(THE DATA Opens)
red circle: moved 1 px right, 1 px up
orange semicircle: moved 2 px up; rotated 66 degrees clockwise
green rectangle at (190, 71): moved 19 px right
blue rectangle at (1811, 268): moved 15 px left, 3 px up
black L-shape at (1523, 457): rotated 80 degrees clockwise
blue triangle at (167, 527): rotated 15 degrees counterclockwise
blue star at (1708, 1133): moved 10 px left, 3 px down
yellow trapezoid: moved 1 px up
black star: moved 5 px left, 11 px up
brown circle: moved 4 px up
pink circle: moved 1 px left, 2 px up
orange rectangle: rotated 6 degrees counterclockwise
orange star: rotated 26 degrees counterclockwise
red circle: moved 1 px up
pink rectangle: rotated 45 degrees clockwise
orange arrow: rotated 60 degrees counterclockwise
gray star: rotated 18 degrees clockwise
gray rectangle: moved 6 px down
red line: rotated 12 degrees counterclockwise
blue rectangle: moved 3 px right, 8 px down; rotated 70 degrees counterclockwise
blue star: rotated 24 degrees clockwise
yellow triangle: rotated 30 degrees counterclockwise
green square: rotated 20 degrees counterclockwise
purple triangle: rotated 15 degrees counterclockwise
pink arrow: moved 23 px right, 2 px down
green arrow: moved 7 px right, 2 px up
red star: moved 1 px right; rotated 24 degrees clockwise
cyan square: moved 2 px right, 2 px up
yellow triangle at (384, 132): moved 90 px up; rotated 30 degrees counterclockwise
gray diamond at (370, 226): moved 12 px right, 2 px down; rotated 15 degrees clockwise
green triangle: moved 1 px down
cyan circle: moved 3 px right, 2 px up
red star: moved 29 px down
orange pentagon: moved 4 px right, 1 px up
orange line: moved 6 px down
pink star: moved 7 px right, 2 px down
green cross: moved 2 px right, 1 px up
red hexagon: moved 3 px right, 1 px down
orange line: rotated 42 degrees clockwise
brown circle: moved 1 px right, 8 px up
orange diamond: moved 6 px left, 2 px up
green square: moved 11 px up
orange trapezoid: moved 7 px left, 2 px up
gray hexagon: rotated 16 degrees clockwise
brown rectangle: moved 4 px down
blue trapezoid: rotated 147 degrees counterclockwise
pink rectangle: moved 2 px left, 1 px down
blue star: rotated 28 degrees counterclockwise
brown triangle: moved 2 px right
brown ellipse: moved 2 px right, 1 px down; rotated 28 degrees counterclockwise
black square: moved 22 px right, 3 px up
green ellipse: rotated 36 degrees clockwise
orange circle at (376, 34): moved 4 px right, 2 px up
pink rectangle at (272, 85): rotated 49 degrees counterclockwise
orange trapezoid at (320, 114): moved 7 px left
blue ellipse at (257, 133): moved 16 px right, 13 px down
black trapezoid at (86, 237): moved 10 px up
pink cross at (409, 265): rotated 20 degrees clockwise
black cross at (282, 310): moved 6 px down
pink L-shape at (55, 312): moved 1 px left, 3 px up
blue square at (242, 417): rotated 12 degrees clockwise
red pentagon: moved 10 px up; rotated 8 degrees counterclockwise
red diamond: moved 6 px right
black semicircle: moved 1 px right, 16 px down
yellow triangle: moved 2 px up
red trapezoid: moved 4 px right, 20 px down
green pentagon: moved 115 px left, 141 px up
(THE DATA Closes)
**WORK INSTRUCTIONS:** Return exactly the lines in the records above, beginning with the one that holds "black trapezoid at (86, 237): moved 10 px up" and ending with the last.

**SOLUTION BELOW:**
black trapezoid at (86, 237): moved 10 px up
pink cross at (409, 265): rotated 20 degrees clockwise
black cross at (282, 310): moved 6 px down
pink L-shape at (55, 312): moved 1 px left, 3 px up
blue square at (242, 417): rotated 12 degrees clockwise
red pentagon: moved 10 px up; rotated 8 degrees counterclockwise
red diamond: moved 6 px right
black semicircle: moved 1 px right, 16 px down
yellow triangle: moved 2 px up
red trapezoid: moved 4 px right, 20 px down
green pentagon: moved 115 px left, 141 px up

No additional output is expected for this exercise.